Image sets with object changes
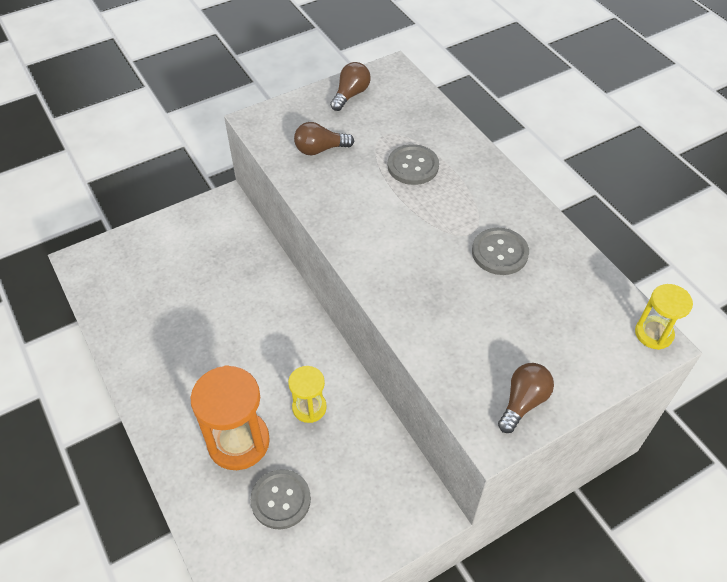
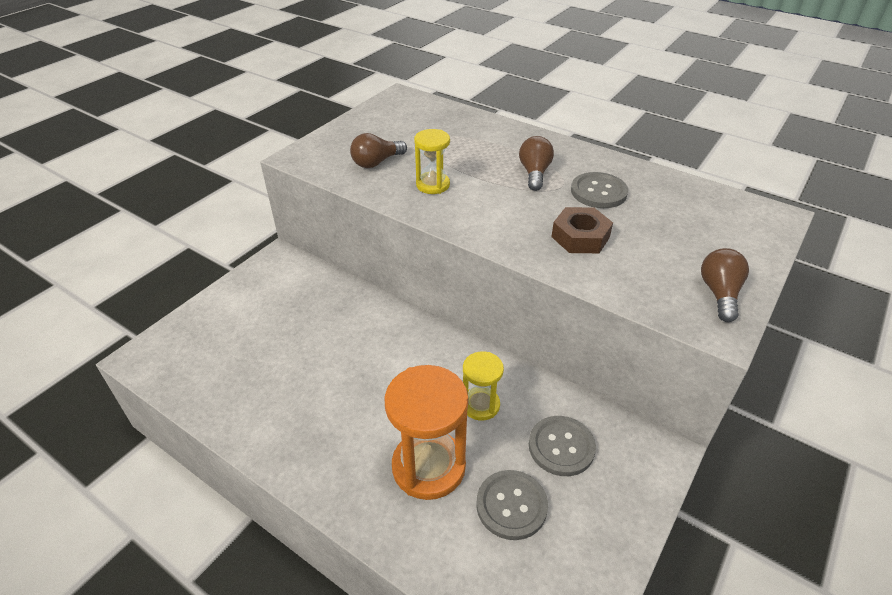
camera: 25 degrees left, 10 degrees down
(351, 95) = (375, 119): brown light bulb -> brown light bulb (534, 173)
(413, 166) = (472, 153): grey button -> grey button (561, 447)
(444, 296) = (580, 237): none -> brown nut
(653, 334) = (769, 210): yellow hourglass -> yellow hourglass (433, 185)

Task brief => An exact retyping of the entries, without images, is the required answer.

Answer to this task =>
camera: 25 degrees left, 10 degrees down
(351, 95) = (375, 119): brown light bulb -> brown light bulb (534, 173)
(413, 166) = (472, 153): grey button -> grey button (561, 447)
(444, 296) = (580, 237): none -> brown nut
(653, 334) = (769, 210): yellow hourglass -> yellow hourglass (433, 185)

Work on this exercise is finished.